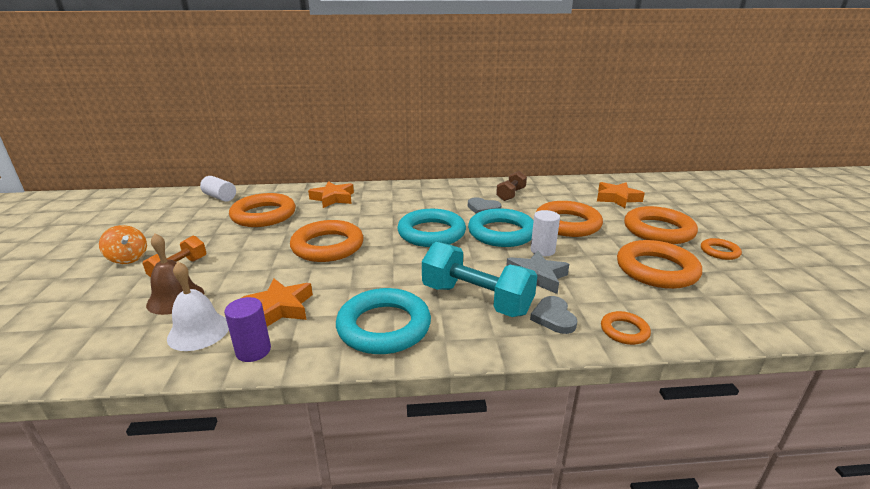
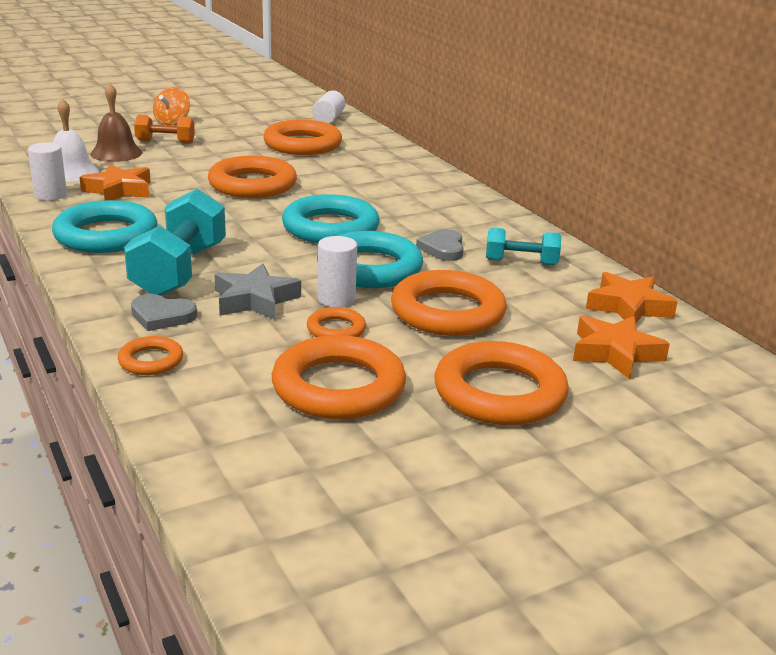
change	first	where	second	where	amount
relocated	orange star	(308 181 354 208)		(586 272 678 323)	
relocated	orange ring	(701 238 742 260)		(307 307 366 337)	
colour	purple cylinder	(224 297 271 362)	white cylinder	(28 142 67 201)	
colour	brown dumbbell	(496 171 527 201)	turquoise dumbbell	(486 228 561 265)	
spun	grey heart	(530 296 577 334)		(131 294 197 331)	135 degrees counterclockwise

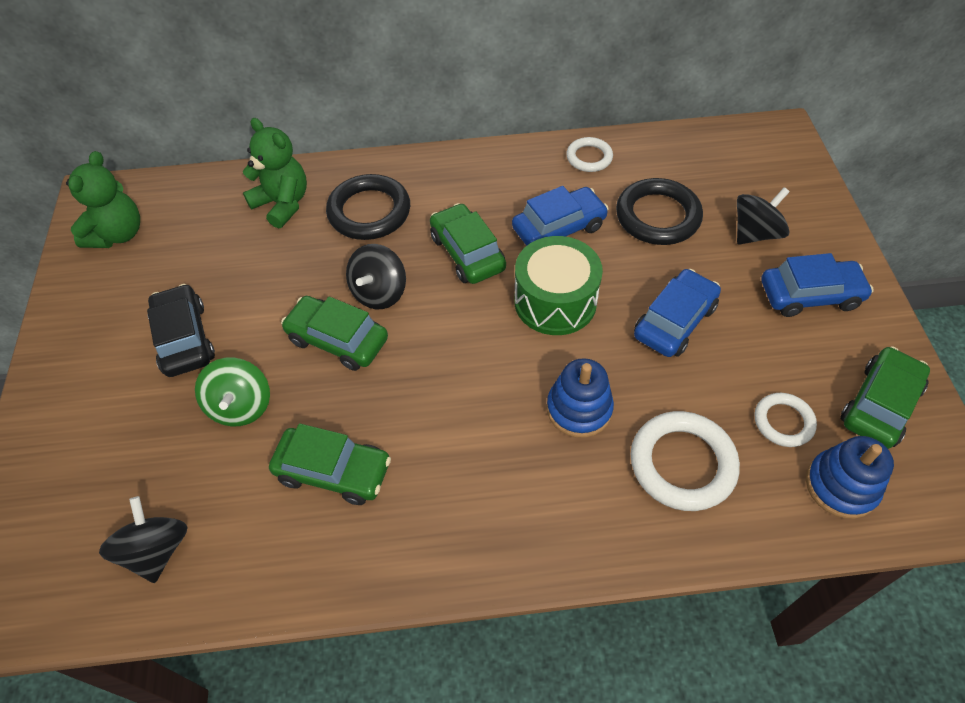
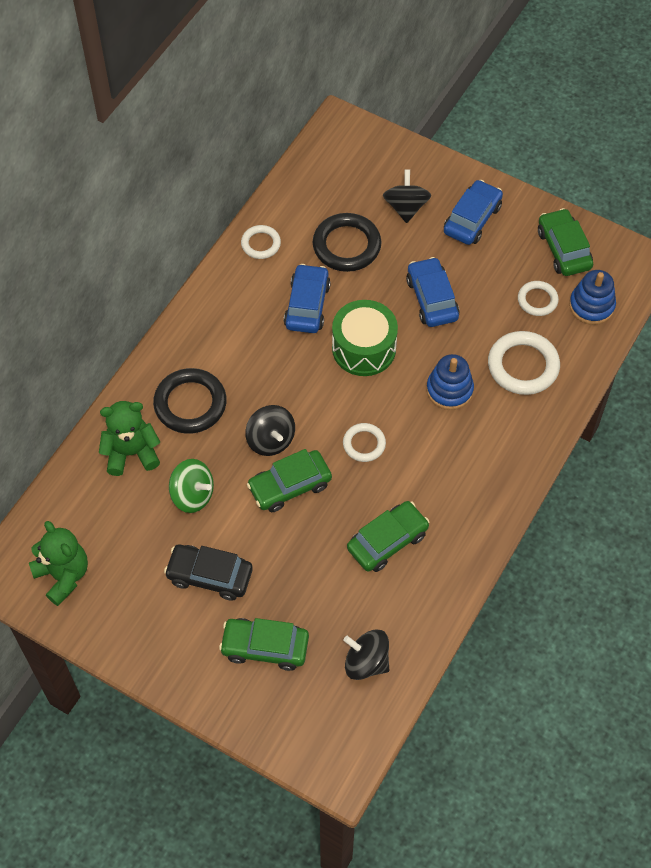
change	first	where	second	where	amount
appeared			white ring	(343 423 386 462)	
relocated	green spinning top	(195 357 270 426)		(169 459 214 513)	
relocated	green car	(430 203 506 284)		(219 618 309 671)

══════

* _Exercise details_:
Set down all of the material word for word, but keep each picture out.

* _Answer to this task_:
change	first	where	second	where	amount
relocated	orange star	(308 181 354 208)		(586 272 678 323)	
relocated	orange ring	(701 238 742 260)		(307 307 366 337)	
colour	purple cylinder	(224 297 271 362)	white cylinder	(28 142 67 201)	
colour	brown dumbbell	(496 171 527 201)	turquoise dumbbell	(486 228 561 265)	
spun	grey heart	(530 296 577 334)		(131 294 197 331)	135 degrees counterclockwise

change	first	where	second	where	amount
appeared			white ring	(343 423 386 462)	
relocated	green spinning top	(195 357 270 426)		(169 459 214 513)	
relocated	green car	(430 203 506 284)		(219 618 309 671)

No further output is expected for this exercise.